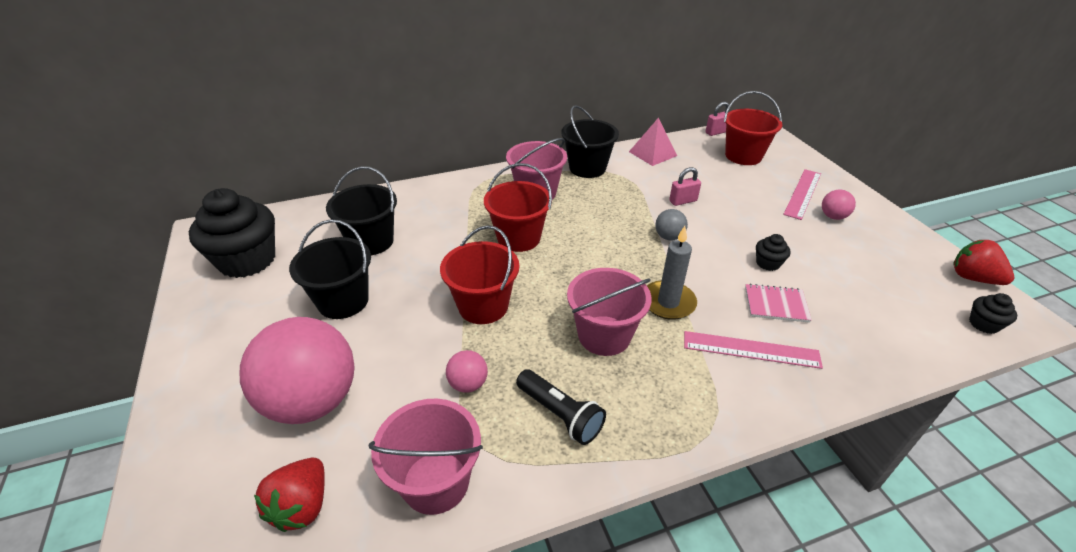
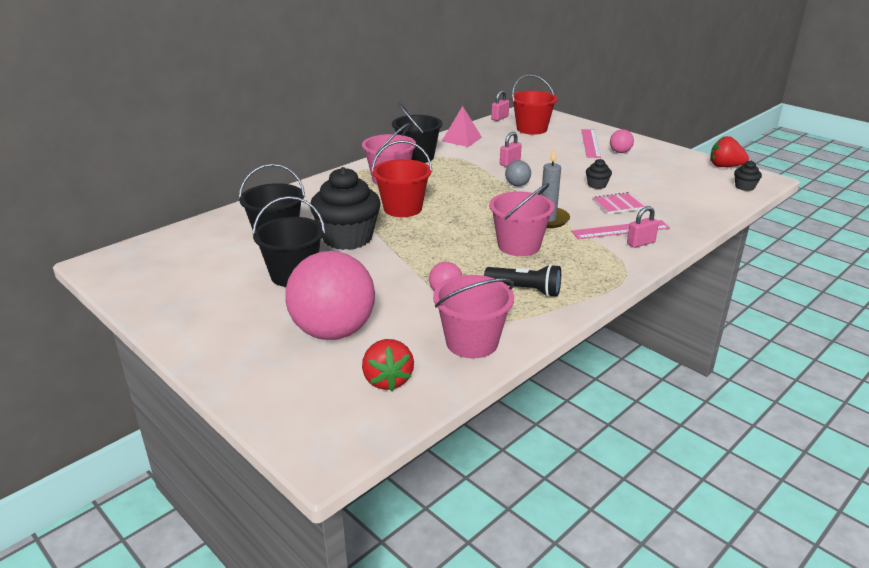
camera: 25 degrees left, 10 degrees down
black cupcake [189,188,275,278] -> black cupcake moved to [310,167,381,250]
red bucket [440,225,520,324] -> none
none -> pink padlock [627,206,659,248]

□ □ □ □

__What you have to do__.
Copy, with no alteration, the line that contains "red bucket [440,225,520,324] -> none" and each remaining line of the listing above.

__Answer to this exercise__.
red bucket [440,225,520,324] -> none
none -> pink padlock [627,206,659,248]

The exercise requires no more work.